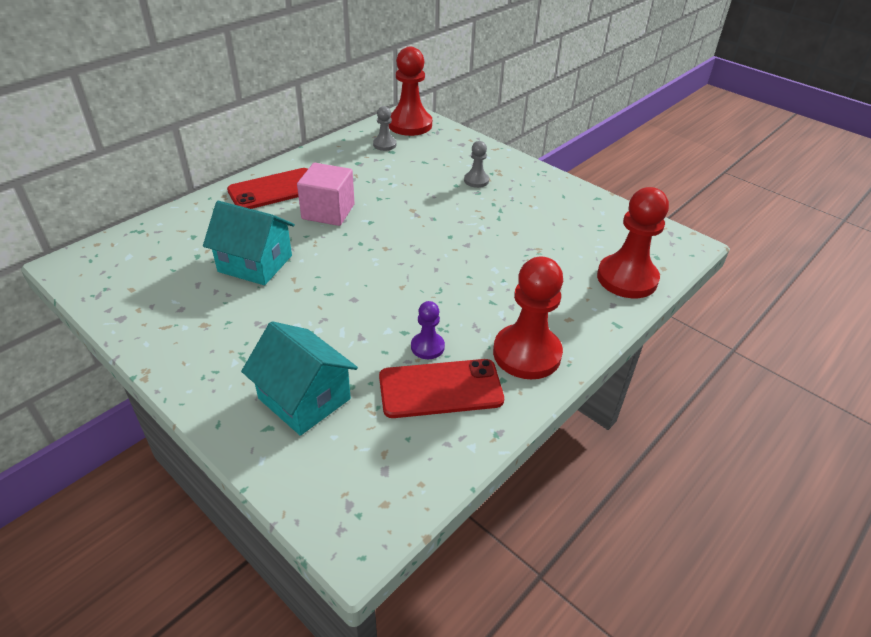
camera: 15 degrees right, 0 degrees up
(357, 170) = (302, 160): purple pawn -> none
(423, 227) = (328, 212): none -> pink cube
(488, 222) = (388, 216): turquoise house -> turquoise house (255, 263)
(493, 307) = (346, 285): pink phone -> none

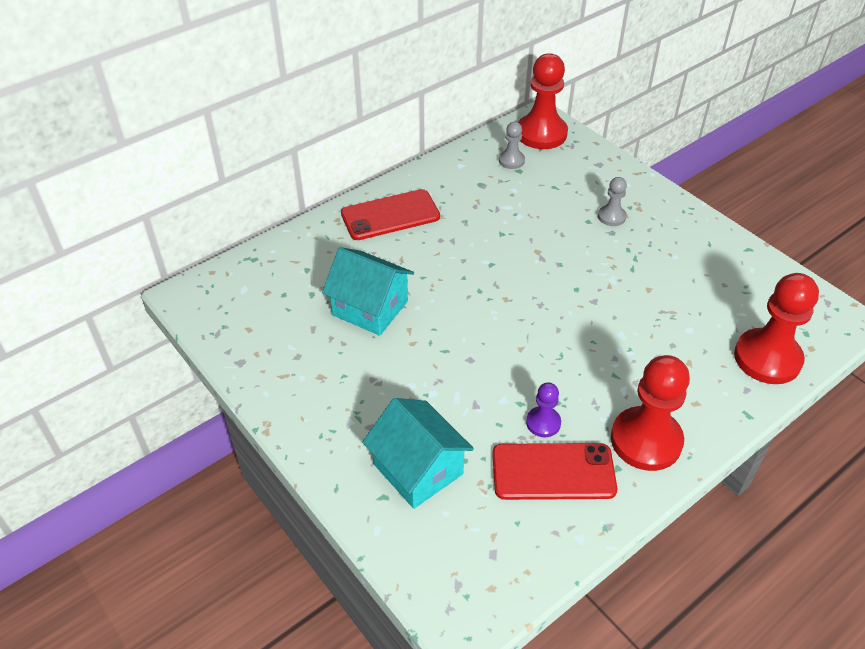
camera: 10 degrees right, 5 degrees up
(328, 212) = (446, 248): pink cube -> none

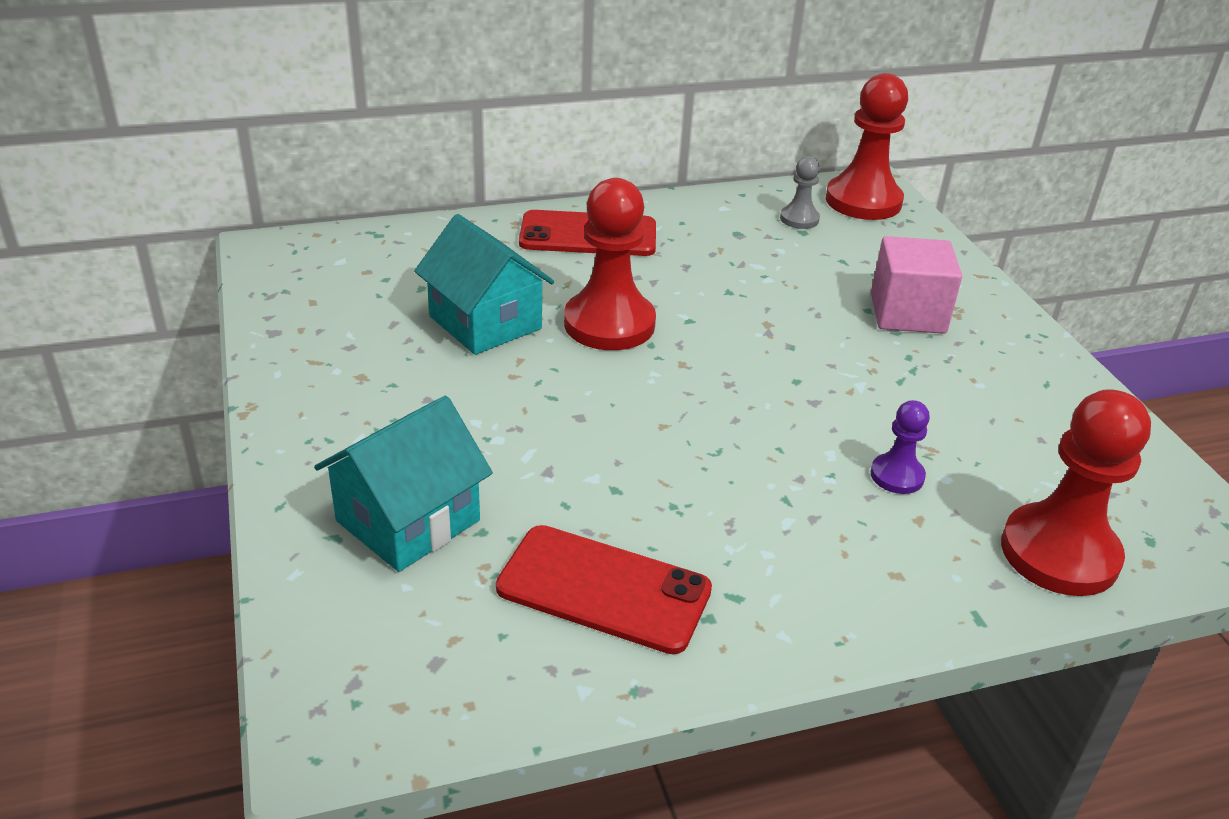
camera: 20 degrees right, 10 degrees down
(418, 469) = (408, 521): turquoise house -> turquoise house turned 60 degrees clockwise
(543, 423) = (632, 523): purple pawn -> purple pawn (897, 476)
(611, 216) = (907, 313): grey pawn -> pink cube
(646, 440) = (780, 597): red pawn -> red pawn (609, 324)

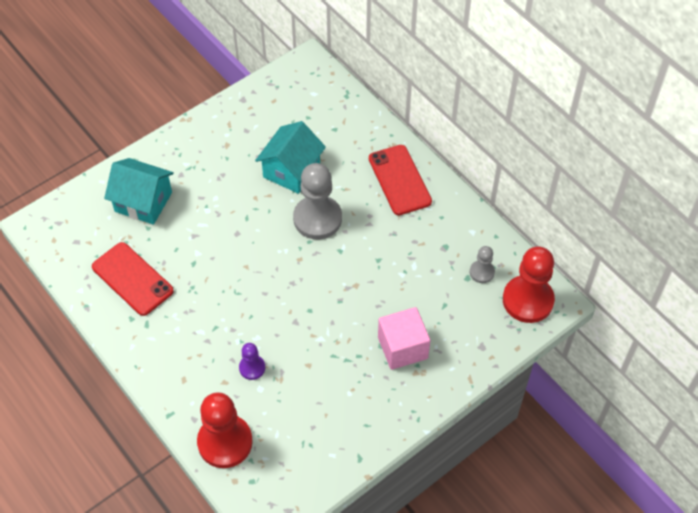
camera: 70 degrees right, 20 degrees up
(604, 589) = (132, 279): red phone -> red phone turned 45 degrees counterclockwise
(609, 324) = (317, 219): red pawn -> grey pawn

########################################

Brief:
Retype word for word the line above with "camera: 70 degrees right, 20 degrees up" and all lines after it, nothing else.

Task response:
camera: 70 degrees right, 20 degrees up
(604, 589) = (132, 279): red phone -> red phone turned 45 degrees counterclockwise
(609, 324) = (317, 219): red pawn -> grey pawn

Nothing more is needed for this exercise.